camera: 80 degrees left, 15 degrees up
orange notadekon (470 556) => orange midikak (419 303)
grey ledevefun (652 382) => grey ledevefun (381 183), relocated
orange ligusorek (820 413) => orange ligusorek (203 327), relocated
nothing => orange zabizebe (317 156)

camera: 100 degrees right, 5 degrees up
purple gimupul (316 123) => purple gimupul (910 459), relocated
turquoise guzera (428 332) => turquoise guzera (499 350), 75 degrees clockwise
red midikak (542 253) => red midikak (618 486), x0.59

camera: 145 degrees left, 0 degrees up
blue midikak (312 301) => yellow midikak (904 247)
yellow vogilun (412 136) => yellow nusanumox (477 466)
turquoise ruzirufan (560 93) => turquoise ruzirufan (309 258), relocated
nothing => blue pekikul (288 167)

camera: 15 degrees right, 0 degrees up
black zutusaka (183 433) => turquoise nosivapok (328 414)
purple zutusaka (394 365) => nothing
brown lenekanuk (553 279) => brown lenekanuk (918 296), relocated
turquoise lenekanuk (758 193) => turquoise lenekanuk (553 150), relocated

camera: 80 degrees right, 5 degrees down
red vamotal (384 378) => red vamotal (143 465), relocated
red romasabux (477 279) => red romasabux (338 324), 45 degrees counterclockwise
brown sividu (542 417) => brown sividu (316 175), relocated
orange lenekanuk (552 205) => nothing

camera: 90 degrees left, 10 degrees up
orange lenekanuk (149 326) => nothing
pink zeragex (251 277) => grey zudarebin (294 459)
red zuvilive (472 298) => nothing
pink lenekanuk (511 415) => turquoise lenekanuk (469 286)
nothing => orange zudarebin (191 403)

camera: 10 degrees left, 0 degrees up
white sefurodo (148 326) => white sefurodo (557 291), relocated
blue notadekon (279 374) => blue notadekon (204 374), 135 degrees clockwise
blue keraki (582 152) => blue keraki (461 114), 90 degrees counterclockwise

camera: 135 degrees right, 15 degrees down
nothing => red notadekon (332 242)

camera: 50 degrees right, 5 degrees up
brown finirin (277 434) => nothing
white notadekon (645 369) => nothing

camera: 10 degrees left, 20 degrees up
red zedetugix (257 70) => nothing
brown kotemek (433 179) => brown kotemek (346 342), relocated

================================

Brief> Copy out all lines of the material above in which "grey" occurs.

Solution for this problem>
grey ledevefun (652 382) => grey ledevefun (381 183), relocated
pink zeragex (251 277) => grey zudarebin (294 459)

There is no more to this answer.